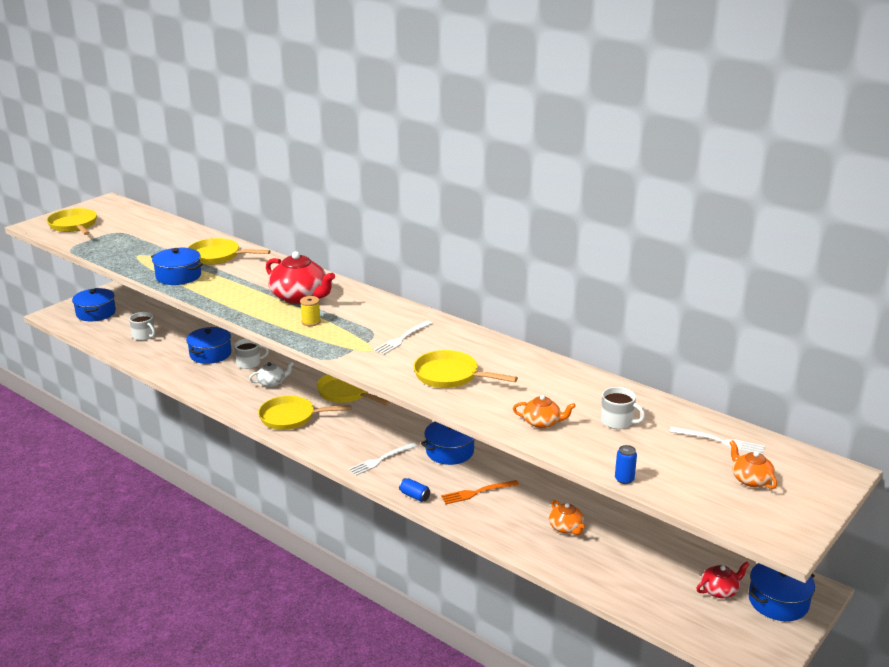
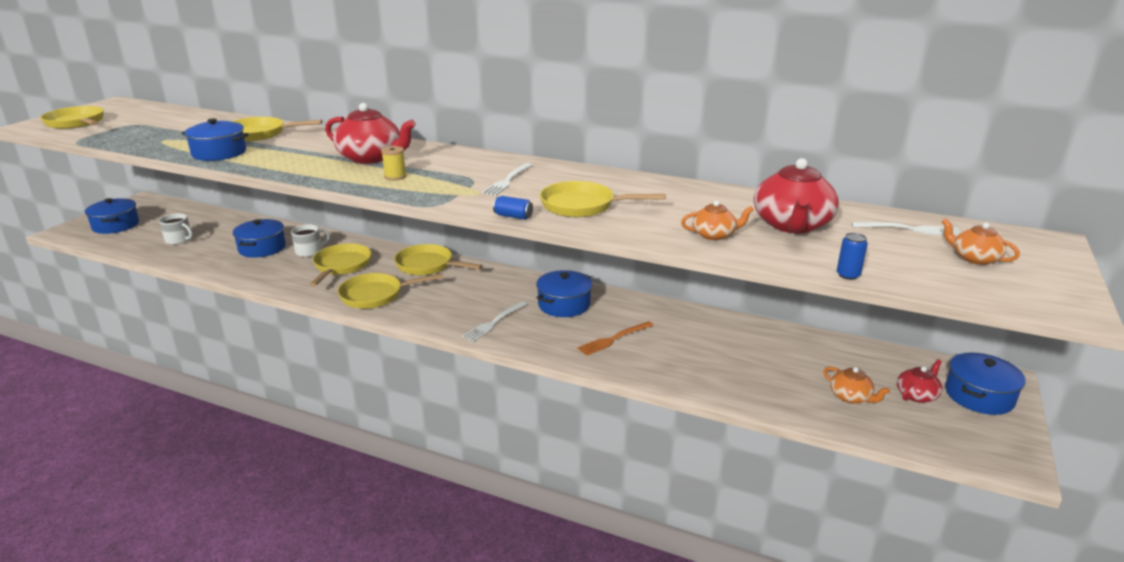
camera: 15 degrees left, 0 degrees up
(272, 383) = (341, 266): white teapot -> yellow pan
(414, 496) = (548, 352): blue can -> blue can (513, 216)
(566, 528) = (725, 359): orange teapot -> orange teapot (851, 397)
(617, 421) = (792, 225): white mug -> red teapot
**********
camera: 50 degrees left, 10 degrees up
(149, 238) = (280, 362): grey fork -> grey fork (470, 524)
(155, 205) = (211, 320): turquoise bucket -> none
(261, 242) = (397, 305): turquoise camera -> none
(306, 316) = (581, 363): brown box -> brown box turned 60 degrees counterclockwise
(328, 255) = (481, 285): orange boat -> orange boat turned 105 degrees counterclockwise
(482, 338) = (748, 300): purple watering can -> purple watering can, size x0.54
**********
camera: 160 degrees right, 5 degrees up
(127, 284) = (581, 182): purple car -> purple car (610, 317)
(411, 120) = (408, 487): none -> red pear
**********
## Assignment
For every line in the data above that has the string "none", return that line.

## Solution
(155, 205) = (211, 320): turquoise bucket -> none
(261, 242) = (397, 305): turquoise camera -> none
(411, 120) = (408, 487): none -> red pear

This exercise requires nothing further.